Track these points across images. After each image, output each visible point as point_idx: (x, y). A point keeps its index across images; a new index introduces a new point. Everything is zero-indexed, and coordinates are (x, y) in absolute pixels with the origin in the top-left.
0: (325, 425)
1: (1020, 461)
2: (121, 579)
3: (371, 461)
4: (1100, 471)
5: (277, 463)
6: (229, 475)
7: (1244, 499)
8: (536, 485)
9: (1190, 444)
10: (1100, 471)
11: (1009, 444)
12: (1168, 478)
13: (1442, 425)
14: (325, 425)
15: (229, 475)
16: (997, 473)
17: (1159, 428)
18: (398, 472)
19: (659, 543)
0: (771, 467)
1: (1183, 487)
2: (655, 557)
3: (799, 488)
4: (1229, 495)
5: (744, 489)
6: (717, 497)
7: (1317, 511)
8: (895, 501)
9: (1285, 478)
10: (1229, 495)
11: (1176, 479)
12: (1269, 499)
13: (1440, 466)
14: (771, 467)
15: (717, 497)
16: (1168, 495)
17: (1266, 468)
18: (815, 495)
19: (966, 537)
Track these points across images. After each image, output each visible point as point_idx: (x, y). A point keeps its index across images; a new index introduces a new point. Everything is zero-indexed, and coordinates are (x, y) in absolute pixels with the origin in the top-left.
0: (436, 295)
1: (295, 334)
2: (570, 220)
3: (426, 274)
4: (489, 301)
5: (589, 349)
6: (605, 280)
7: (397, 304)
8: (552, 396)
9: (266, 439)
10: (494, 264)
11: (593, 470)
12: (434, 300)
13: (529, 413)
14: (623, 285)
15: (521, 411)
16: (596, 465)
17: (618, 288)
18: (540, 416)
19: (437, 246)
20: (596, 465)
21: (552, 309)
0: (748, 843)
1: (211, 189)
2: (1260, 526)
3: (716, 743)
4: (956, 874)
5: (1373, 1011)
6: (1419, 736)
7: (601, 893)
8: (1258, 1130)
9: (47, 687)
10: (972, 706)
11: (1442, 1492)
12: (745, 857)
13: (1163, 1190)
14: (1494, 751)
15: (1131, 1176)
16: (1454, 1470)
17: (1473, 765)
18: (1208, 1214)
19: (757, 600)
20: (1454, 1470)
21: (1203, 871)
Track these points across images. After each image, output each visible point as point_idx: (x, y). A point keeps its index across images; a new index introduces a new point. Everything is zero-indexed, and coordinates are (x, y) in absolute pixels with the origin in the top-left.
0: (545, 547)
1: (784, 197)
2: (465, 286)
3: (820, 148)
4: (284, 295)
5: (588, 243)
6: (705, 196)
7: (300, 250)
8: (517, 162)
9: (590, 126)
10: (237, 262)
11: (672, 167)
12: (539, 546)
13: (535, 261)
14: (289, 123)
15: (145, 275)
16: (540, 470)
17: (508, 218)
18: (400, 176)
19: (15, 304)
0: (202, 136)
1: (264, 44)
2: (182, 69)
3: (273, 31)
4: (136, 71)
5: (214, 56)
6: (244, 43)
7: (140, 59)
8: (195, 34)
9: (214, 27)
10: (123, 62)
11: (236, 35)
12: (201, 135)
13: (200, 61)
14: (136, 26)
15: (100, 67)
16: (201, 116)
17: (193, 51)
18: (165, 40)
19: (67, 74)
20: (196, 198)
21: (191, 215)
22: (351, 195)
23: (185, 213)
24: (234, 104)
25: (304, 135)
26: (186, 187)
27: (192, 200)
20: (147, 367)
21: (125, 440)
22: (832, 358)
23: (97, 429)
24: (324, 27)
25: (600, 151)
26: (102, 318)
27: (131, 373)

* **Problem**:
Reproduce verbatim the lines above, from the first line of the records through the line that contains "8: (536, 485)".

* **Written answer**:
Track these points across images. After each image, output each visible point as point_idx: (x, y). A point keeps its index across images; a new index introduces a new point. Everything is zero-indexed, and coordinates are (x, y) in absolute pixels with the origin in the top-left.
0: (325, 425)
1: (1020, 461)
2: (121, 579)
3: (371, 461)
4: (1100, 471)
5: (277, 463)
6: (229, 475)
7: (1244, 499)
8: (536, 485)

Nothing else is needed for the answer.